DATA:

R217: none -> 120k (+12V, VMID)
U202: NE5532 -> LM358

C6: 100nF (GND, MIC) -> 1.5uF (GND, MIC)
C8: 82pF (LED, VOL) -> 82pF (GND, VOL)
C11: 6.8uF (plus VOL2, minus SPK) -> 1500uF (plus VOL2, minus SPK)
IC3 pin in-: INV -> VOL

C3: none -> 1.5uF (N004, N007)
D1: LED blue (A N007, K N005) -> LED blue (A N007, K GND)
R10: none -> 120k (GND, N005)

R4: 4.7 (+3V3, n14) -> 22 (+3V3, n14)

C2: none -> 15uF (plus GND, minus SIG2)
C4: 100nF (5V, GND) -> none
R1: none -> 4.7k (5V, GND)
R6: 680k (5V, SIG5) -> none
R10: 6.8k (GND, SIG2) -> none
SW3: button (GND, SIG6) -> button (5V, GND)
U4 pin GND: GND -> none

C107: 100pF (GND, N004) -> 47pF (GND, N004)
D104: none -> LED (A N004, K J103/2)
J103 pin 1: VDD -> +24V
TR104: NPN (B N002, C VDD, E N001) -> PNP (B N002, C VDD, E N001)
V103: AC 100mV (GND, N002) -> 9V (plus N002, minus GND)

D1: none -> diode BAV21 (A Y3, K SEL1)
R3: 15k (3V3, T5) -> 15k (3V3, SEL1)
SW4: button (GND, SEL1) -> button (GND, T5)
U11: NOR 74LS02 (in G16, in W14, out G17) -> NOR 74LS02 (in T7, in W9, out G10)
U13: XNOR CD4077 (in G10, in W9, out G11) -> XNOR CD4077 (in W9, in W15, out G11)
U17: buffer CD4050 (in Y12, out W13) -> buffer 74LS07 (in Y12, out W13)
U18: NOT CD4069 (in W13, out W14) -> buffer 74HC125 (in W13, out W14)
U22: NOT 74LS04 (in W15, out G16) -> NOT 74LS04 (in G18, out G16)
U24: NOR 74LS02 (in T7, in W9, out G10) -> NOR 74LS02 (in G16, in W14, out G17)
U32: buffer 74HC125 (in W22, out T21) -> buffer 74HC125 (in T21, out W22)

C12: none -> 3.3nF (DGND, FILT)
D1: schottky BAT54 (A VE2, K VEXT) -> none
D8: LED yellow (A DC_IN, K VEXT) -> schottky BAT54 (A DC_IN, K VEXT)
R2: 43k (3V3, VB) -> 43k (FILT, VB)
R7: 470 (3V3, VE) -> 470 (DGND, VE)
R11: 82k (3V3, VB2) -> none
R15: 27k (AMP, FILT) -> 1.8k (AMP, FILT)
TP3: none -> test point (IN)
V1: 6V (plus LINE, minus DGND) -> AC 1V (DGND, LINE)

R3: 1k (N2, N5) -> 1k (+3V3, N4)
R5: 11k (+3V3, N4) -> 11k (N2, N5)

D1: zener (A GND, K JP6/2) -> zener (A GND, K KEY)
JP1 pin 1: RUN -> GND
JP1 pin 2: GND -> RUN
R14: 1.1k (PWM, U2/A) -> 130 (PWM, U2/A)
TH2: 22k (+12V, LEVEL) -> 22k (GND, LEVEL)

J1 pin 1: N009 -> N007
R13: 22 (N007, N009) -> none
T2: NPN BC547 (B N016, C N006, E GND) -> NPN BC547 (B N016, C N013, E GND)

TASK STATEMENT: Set down exactly, and only, the lines from the one containing "R5: 11k (+3V3, N4) -> 11k (N2, N5)" to the final line of the data.

ANSWER TO THE EXERCISE:
R5: 11k (+3V3, N4) -> 11k (N2, N5)

D1: zener (A GND, K JP6/2) -> zener (A GND, K KEY)
JP1 pin 1: RUN -> GND
JP1 pin 2: GND -> RUN
R14: 1.1k (PWM, U2/A) -> 130 (PWM, U2/A)
TH2: 22k (+12V, LEVEL) -> 22k (GND, LEVEL)

J1 pin 1: N009 -> N007
R13: 22 (N007, N009) -> none
T2: NPN BC547 (B N016, C N006, E GND) -> NPN BC547 (B N016, C N013, E GND)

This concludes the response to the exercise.